═════ Source material ═════

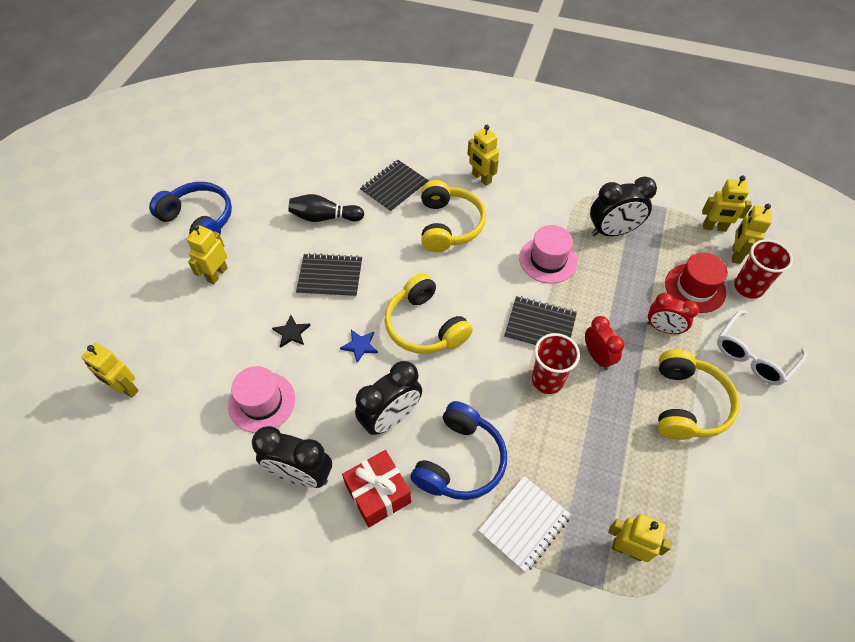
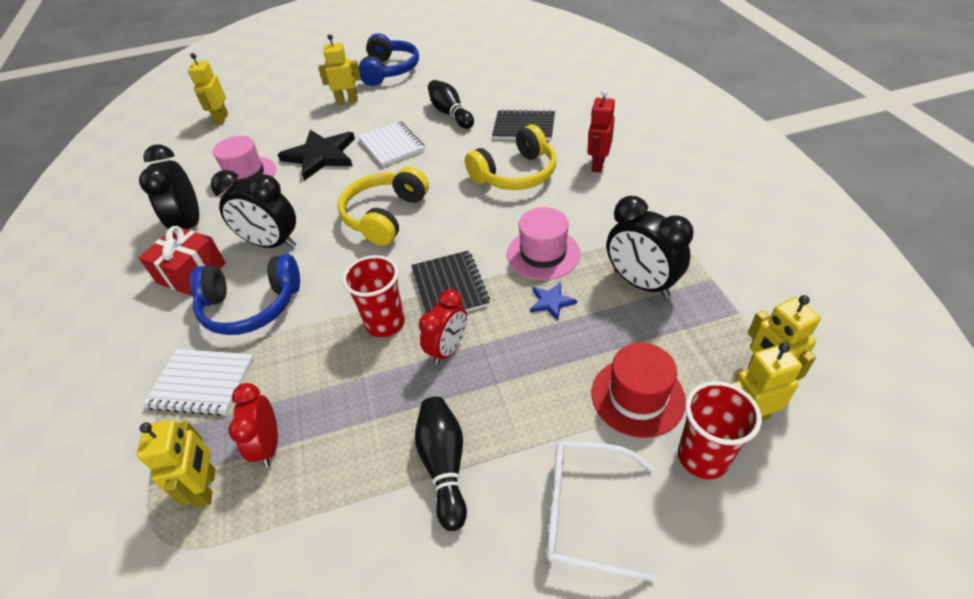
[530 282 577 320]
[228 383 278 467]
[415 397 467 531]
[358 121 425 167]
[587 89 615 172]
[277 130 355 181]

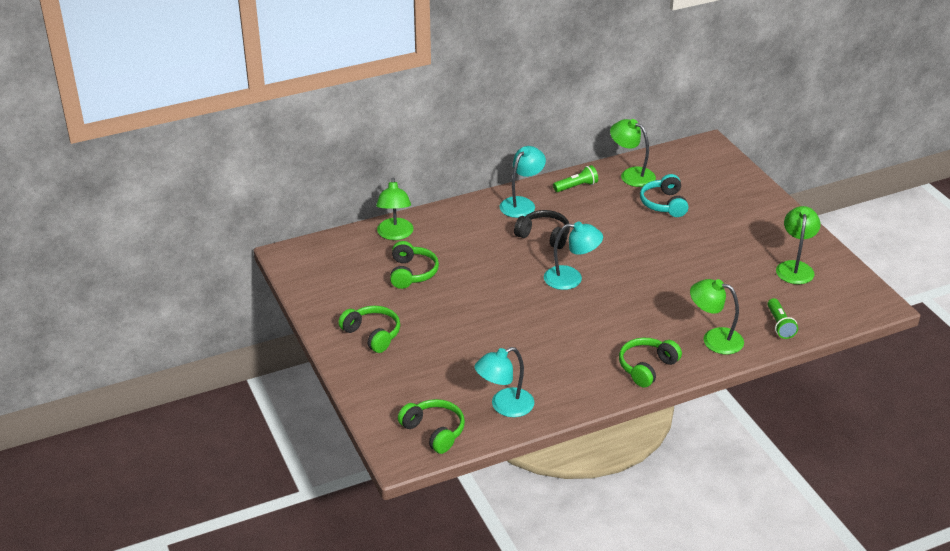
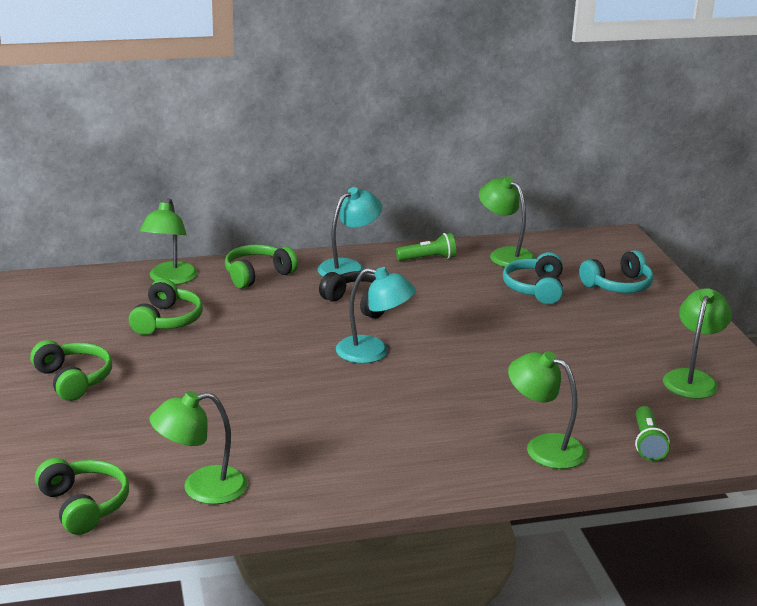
[579 250 653 293]
[225 244 298 289]
[149 391 248 504]

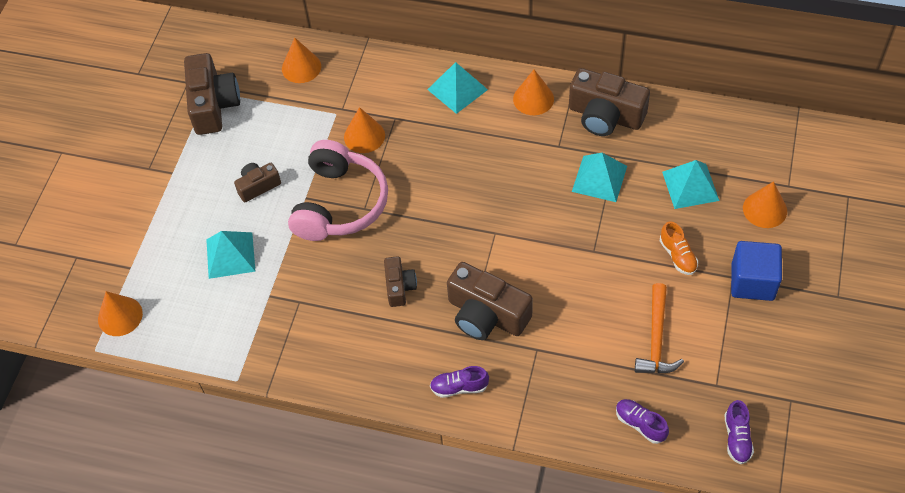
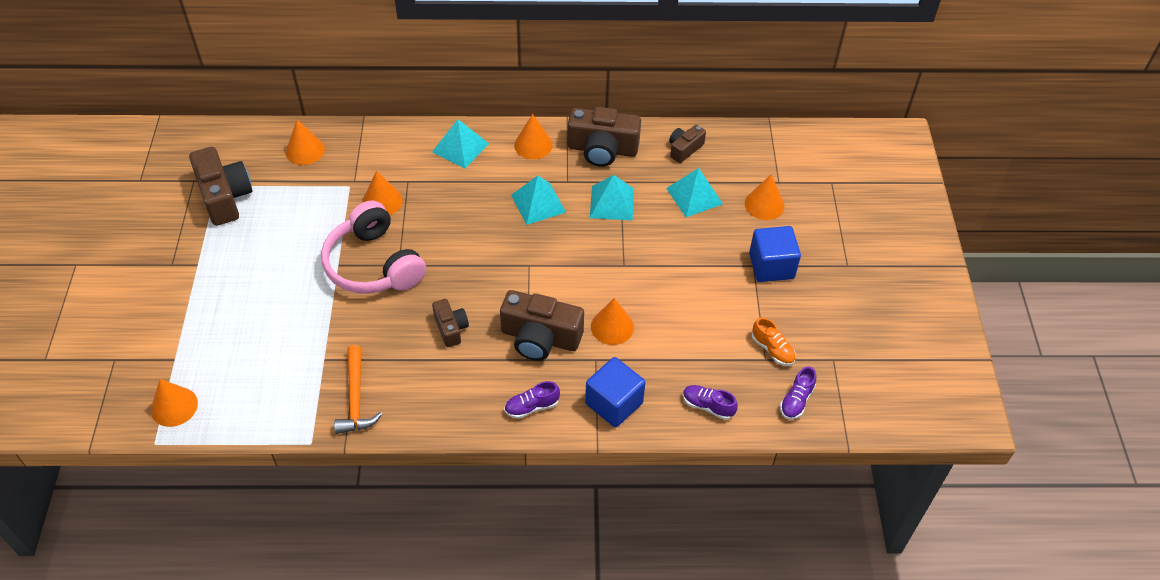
[585 357 646 427]
[591 298 634 345]
[511 176 566 225]
[669 125 706 163]
[334 345 382 434]
[752 318 796 366]
[321 200 426 294]
[780 366 816 420]

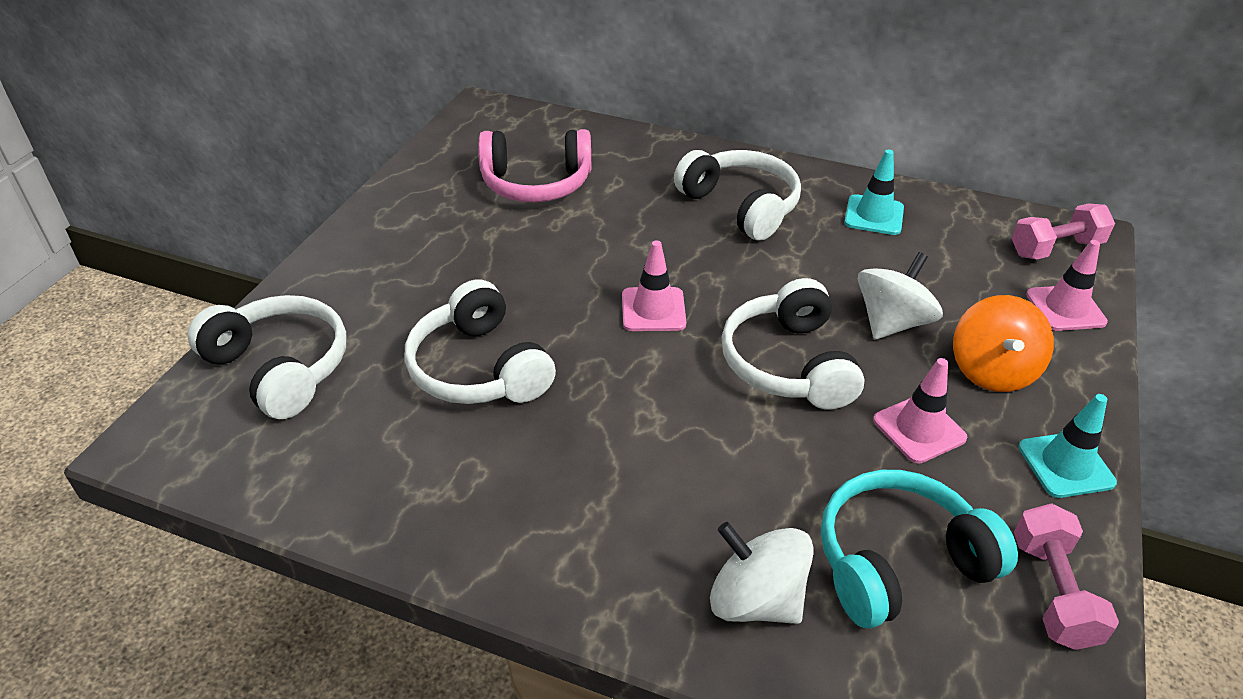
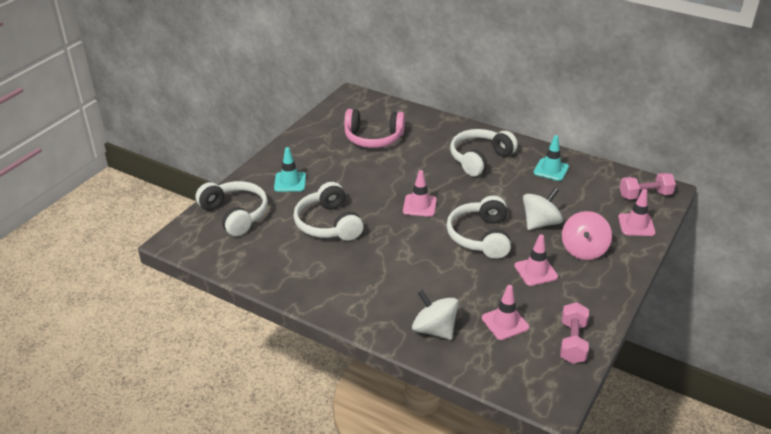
[274 147 306 192]
[482 285 529 340]
[562 211 612 260]
[450 129 518 177]

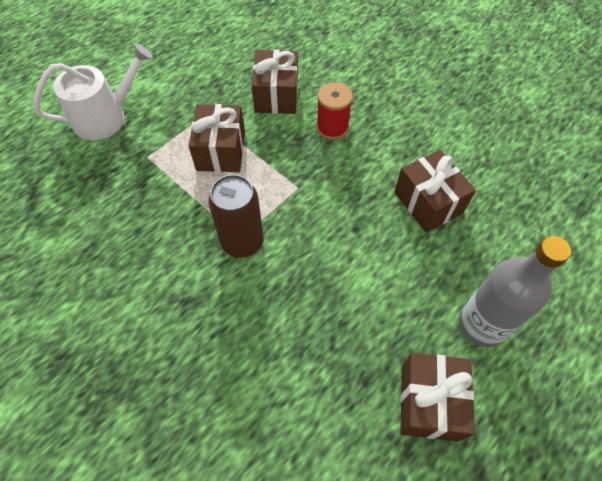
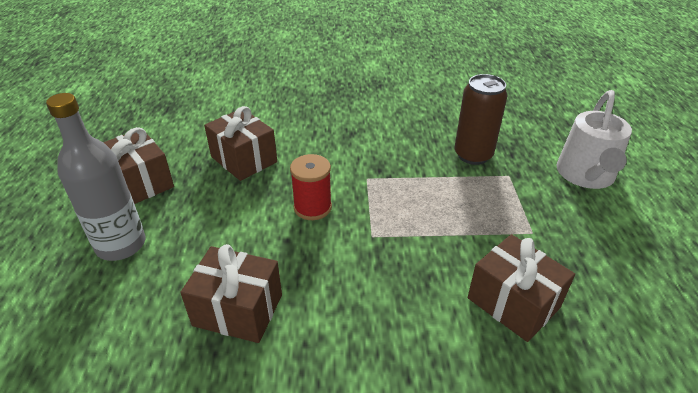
[204 106 277 181]
[455 74 508 165]
[290 154 332 220]

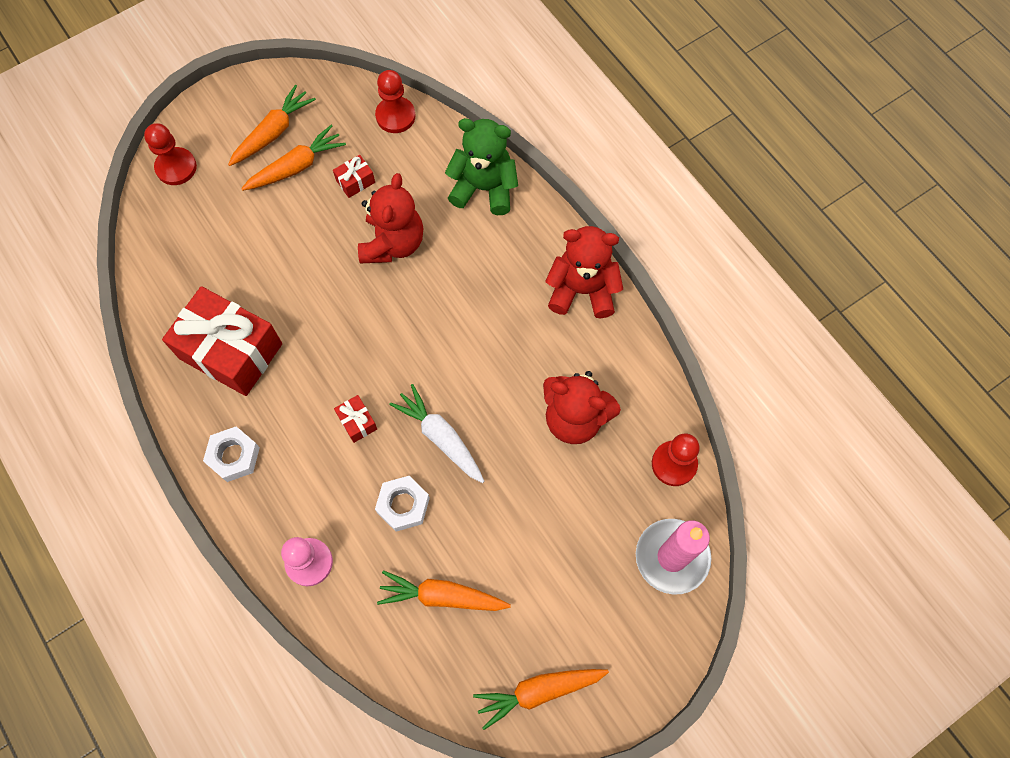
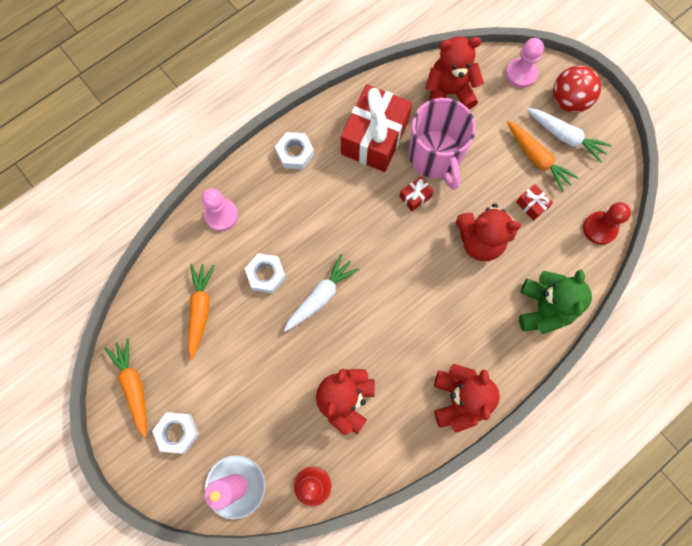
[152 412 199 454]
[408 98 476 190]
[426 36 484 109]
[553 65 601 113]
[399 177 434 211]
[506 38 544 88]
[527 108 612 163]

═════

• Your instructions:
Write out each entry exactly as given, but skip the pictures.

• Output of the task:
[530 282 577 320]
[228 383 278 467]
[415 397 467 531]
[358 121 425 167]
[587 89 615 172]
[277 130 355 181]

[579 250 653 293]
[225 244 298 289]
[149 391 248 504]

[585 357 646 427]
[591 298 634 345]
[511 176 566 225]
[669 125 706 163]
[334 345 382 434]
[752 318 796 366]
[321 200 426 294]
[780 366 816 420]

[274 147 306 192]
[482 285 529 340]
[562 211 612 260]
[450 129 518 177]

[204 106 277 181]
[455 74 508 165]
[290 154 332 220]

[152 412 199 454]
[408 98 476 190]
[426 36 484 109]
[553 65 601 113]
[399 177 434 211]
[506 38 544 88]
[527 108 612 163]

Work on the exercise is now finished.